**Input records**

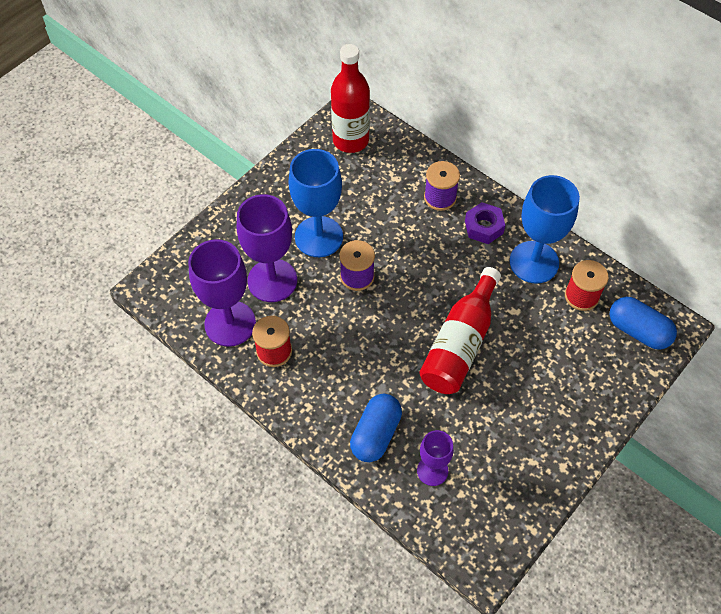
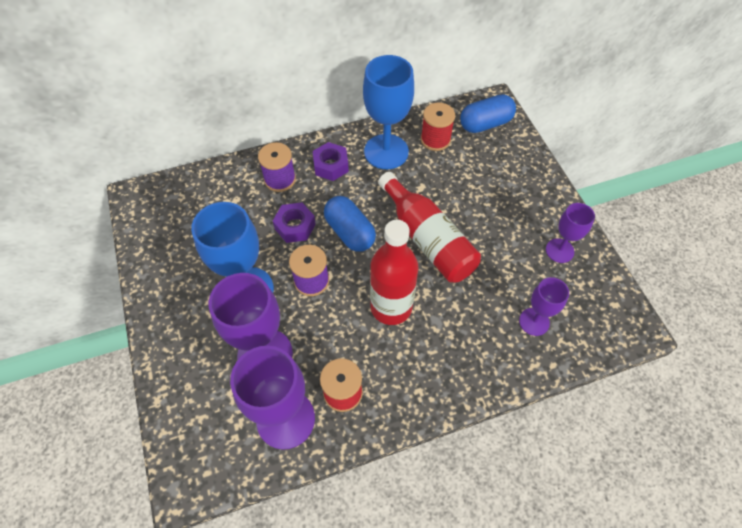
camera: 60 degrees left, 0 degrees up
(350, 140) = (167, 212): red bottle -> red bottle (391, 307)
(376, 434) = (477, 348): blue capsule -> blue capsule (350, 232)
(400, 235) = (295, 226): none -> purple nut
(527, 463) = (559, 250): none -> purple goblet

**Task details**
Return the lines beginning at the one that contains "(350, 140) = (167, 212): red" and continuing through the last line of the data, exactly as they stand and without any others.

**Answer for the task**
(350, 140) = (167, 212): red bottle -> red bottle (391, 307)
(376, 434) = (477, 348): blue capsule -> blue capsule (350, 232)
(400, 235) = (295, 226): none -> purple nut
(527, 463) = (559, 250): none -> purple goblet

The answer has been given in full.